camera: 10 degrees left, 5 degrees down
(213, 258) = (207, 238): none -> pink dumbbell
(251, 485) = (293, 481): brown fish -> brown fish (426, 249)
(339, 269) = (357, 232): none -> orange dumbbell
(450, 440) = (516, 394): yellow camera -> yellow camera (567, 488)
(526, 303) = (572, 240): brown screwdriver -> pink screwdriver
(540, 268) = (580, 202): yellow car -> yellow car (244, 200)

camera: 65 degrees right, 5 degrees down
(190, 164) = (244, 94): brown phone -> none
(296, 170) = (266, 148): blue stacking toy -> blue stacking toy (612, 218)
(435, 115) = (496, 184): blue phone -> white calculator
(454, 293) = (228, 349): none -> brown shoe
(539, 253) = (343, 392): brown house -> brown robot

________________________

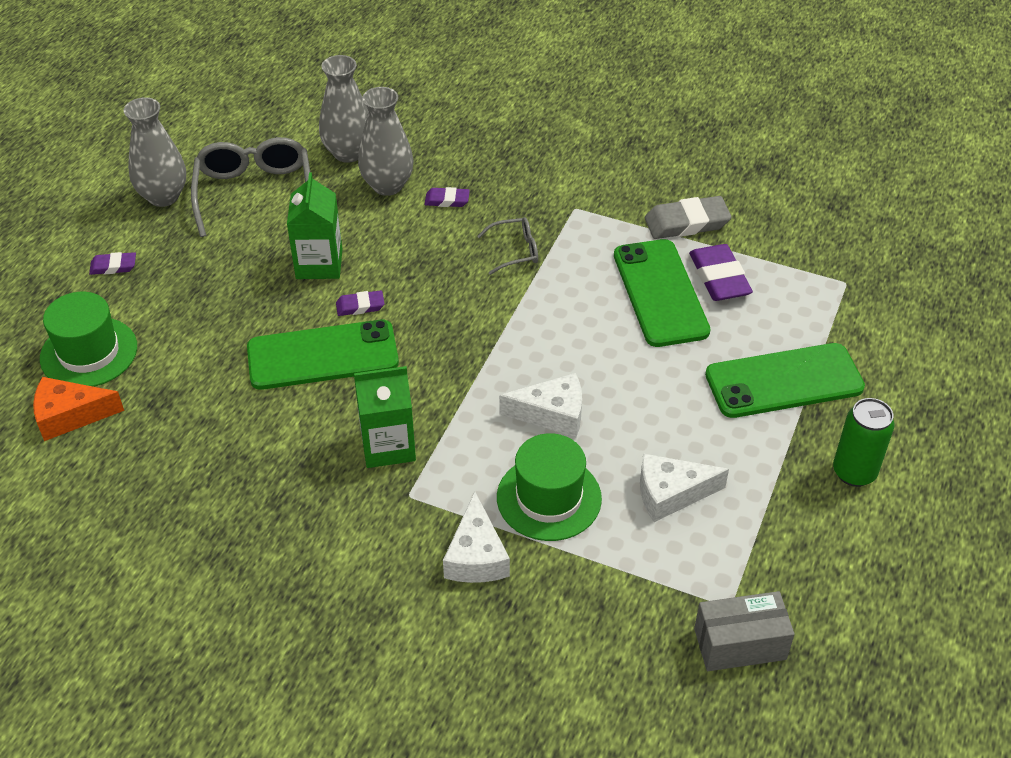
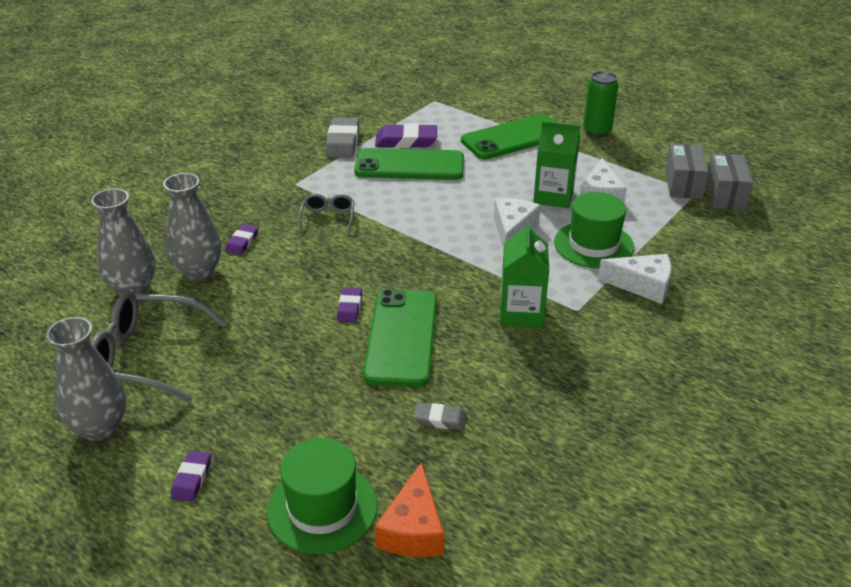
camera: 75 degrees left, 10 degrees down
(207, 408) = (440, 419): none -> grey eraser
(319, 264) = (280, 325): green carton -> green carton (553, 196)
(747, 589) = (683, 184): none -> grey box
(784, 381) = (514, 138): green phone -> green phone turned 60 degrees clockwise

________________________

- Assignment
Look above for the line with "(540, 268) = (580, 202): yellow" and the line with "(435, 115) = (496, 184): blue", and reproduce exactly those two lines plus every line between, nothing more.

- Answer to the problem
(540, 268) = (580, 202): yellow car -> yellow car (244, 200)

camera: 65 degrees right, 5 degrees down
(190, 164) = (244, 94): brown phone -> none
(296, 170) = (266, 148): blue stacking toy -> blue stacking toy (612, 218)
(435, 115) = (496, 184): blue phone -> white calculator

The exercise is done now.